» To do
Only the lines of the data below from the one with "POT pin SIG: D4 -> A0" through the one with "DRIVER2 pin IN1: TX -> D9" are wanted. Repeat them exactly.

» Exercise input
#####

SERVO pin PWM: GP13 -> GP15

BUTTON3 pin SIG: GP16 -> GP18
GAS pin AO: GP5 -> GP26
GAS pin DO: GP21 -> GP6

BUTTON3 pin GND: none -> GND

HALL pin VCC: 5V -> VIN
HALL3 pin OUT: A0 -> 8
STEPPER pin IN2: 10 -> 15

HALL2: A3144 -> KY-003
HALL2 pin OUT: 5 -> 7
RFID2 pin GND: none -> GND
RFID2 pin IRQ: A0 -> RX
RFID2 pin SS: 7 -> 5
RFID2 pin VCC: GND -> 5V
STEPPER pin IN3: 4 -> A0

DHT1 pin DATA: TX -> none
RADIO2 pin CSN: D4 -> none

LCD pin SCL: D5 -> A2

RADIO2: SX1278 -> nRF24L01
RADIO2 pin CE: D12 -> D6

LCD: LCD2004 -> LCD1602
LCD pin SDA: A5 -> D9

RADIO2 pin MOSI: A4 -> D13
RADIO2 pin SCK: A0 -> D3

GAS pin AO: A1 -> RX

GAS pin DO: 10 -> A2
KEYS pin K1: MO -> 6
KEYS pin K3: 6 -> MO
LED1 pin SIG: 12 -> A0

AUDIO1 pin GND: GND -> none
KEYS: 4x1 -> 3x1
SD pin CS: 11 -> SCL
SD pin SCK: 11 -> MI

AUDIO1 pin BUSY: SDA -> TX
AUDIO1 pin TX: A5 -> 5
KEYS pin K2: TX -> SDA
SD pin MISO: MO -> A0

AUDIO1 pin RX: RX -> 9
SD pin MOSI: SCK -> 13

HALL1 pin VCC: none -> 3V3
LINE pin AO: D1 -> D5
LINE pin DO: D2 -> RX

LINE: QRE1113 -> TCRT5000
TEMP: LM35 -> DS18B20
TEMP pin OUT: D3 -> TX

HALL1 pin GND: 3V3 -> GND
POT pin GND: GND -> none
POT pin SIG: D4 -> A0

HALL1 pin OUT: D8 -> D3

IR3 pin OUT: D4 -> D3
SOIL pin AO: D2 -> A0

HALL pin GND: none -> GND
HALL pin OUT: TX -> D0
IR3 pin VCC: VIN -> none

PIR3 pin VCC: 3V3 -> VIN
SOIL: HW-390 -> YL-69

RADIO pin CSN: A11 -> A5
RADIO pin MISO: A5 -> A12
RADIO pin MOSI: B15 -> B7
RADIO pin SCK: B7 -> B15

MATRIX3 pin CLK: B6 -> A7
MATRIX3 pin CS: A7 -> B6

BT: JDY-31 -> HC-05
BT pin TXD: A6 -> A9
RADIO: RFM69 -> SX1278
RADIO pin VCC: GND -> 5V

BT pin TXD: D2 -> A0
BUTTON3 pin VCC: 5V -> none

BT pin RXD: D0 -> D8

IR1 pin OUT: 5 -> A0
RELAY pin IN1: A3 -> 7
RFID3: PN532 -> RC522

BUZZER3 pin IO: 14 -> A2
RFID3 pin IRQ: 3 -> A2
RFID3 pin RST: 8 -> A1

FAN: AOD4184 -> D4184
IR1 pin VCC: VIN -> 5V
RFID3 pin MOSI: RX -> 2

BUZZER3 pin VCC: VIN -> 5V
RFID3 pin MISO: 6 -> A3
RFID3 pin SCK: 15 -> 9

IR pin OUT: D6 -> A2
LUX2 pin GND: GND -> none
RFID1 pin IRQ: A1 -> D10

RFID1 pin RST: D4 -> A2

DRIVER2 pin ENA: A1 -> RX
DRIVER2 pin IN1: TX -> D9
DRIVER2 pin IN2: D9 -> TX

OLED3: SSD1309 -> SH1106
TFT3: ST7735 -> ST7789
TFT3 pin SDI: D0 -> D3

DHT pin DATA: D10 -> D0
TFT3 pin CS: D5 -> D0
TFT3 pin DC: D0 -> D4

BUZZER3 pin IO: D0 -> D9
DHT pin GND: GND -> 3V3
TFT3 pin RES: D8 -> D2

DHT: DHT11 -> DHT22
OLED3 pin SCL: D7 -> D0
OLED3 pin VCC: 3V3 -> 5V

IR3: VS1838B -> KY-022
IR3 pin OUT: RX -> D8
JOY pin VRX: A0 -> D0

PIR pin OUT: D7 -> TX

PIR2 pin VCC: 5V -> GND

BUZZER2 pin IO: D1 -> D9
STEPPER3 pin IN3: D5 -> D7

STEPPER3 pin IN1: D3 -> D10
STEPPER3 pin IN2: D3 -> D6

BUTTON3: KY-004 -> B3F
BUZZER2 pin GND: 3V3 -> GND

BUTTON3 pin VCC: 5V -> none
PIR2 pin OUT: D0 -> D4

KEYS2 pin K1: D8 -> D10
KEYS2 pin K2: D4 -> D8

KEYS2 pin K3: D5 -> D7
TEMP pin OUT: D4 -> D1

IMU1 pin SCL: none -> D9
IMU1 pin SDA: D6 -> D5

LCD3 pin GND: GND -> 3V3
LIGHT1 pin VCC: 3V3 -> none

#####

» Exercise output
POT pin SIG: D4 -> A0

HALL1 pin OUT: D8 -> D3

IR3 pin OUT: D4 -> D3
SOIL pin AO: D2 -> A0

HALL pin GND: none -> GND
HALL pin OUT: TX -> D0
IR3 pin VCC: VIN -> none

PIR3 pin VCC: 3V3 -> VIN
SOIL: HW-390 -> YL-69

RADIO pin CSN: A11 -> A5
RADIO pin MISO: A5 -> A12
RADIO pin MOSI: B15 -> B7
RADIO pin SCK: B7 -> B15

MATRIX3 pin CLK: B6 -> A7
MATRIX3 pin CS: A7 -> B6

BT: JDY-31 -> HC-05
BT pin TXD: A6 -> A9
RADIO: RFM69 -> SX1278
RADIO pin VCC: GND -> 5V

BT pin TXD: D2 -> A0
BUTTON3 pin VCC: 5V -> none

BT pin RXD: D0 -> D8

IR1 pin OUT: 5 -> A0
RELAY pin IN1: A3 -> 7
RFID3: PN532 -> RC522

BUZZER3 pin IO: 14 -> A2
RFID3 pin IRQ: 3 -> A2
RFID3 pin RST: 8 -> A1

FAN: AOD4184 -> D4184
IR1 pin VCC: VIN -> 5V
RFID3 pin MOSI: RX -> 2

BUZZER3 pin VCC: VIN -> 5V
RFID3 pin MISO: 6 -> A3
RFID3 pin SCK: 15 -> 9

IR pin OUT: D6 -> A2
LUX2 pin GND: GND -> none
RFID1 pin IRQ: A1 -> D10

RFID1 pin RST: D4 -> A2

DRIVER2 pin ENA: A1 -> RX
DRIVER2 pin IN1: TX -> D9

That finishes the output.